_Assigned task_.
Write out exactly the lines from the one containing "(238, 125) = (277, 216): red" through the last line of the records below, and no others.

_Entries taken from a collection_.

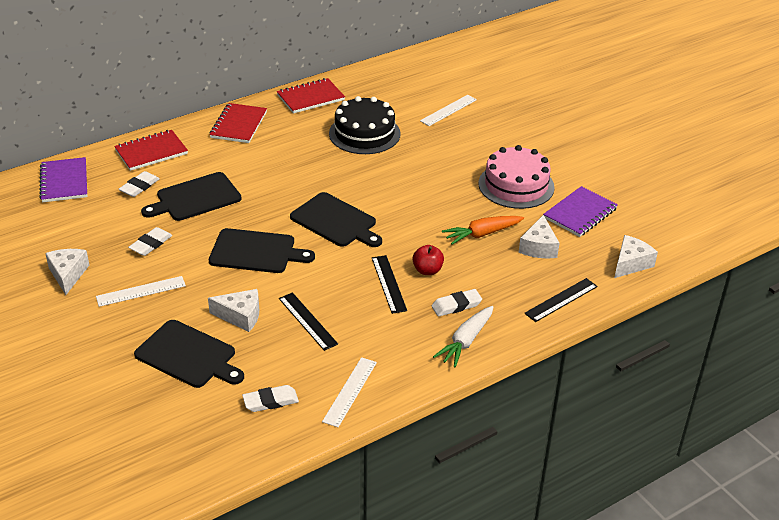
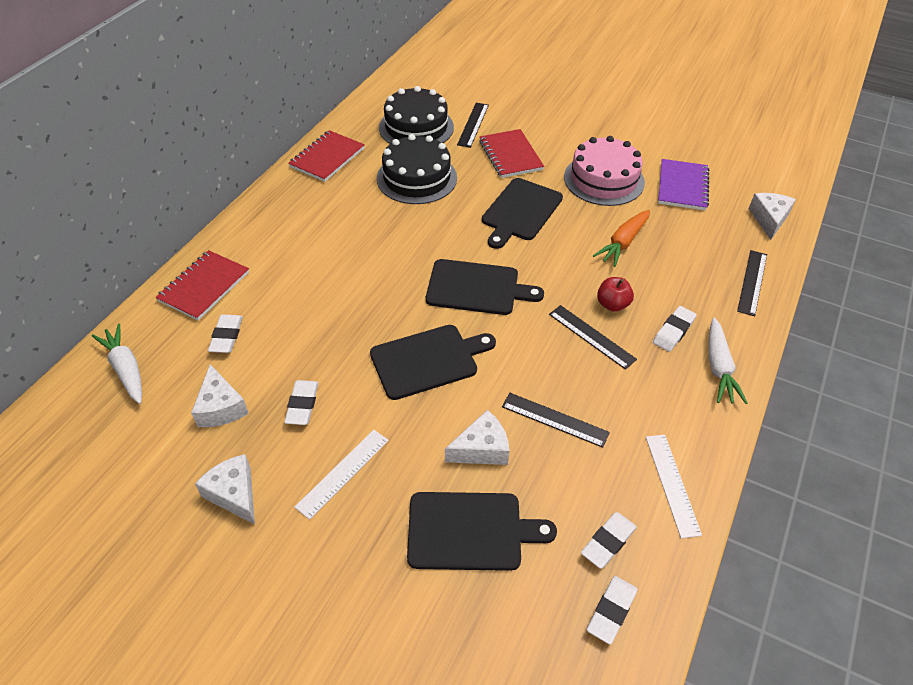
camera: 30 degrees left, 10 degrees up
(64, 182) = (126, 369): purple notebook -> white carrot
(195, 198) = (304, 323): black cutting board -> black cutting board (520, 211)
(234, 436) = (611, 611): none -> white eraser
(238, 125) = (277, 216): red notebook -> red notebook (510, 155)
(400, 98) = (416, 127): none -> black cake
(448, 110) = (473, 124): white ruler -> black ruler
(538, 247) = (682, 235): white cheese -> white cheese (221, 407)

_Problem solution_.
(238, 125) = (277, 216): red notebook -> red notebook (510, 155)
(400, 98) = (416, 127): none -> black cake
(448, 110) = (473, 124): white ruler -> black ruler
(538, 247) = (682, 235): white cheese -> white cheese (221, 407)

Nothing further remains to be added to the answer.